| Problem requirements |
Some lines in the records below may hold the word "lime"; give the number of those lines and nothing else.

Material provided: Begin

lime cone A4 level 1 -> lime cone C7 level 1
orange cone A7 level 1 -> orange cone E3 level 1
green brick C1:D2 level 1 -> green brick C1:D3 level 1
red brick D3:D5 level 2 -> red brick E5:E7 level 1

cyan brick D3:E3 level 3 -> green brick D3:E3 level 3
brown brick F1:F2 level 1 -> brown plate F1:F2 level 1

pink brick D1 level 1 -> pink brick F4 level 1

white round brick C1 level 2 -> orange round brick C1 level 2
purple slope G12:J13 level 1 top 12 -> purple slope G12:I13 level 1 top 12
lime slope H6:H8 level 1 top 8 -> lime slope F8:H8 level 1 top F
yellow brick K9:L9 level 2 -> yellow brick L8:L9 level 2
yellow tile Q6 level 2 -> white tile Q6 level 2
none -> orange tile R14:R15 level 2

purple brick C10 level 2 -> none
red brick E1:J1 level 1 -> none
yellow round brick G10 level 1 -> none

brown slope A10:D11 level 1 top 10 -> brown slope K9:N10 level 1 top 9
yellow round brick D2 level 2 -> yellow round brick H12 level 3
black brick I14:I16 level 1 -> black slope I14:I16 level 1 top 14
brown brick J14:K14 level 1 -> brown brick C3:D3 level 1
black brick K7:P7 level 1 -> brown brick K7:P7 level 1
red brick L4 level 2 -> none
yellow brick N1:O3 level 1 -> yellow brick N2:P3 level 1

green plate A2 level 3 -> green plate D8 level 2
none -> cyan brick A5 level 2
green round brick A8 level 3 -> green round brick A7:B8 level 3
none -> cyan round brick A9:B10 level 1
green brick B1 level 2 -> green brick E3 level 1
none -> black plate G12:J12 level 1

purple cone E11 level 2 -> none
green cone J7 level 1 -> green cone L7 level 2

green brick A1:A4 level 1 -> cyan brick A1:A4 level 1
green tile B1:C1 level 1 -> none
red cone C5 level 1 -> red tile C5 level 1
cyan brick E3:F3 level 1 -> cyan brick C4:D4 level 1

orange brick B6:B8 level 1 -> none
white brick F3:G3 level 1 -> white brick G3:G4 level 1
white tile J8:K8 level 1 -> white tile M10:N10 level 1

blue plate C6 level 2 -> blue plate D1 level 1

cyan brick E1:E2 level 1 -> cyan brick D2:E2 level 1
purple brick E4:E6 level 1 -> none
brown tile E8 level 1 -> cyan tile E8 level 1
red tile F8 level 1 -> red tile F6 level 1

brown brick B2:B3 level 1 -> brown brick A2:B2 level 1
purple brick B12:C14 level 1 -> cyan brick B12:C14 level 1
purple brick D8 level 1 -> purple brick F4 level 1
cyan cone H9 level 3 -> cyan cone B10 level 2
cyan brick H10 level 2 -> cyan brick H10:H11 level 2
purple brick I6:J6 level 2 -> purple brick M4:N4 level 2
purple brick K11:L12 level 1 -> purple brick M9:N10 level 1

Material provided: End

| Response to the task |
2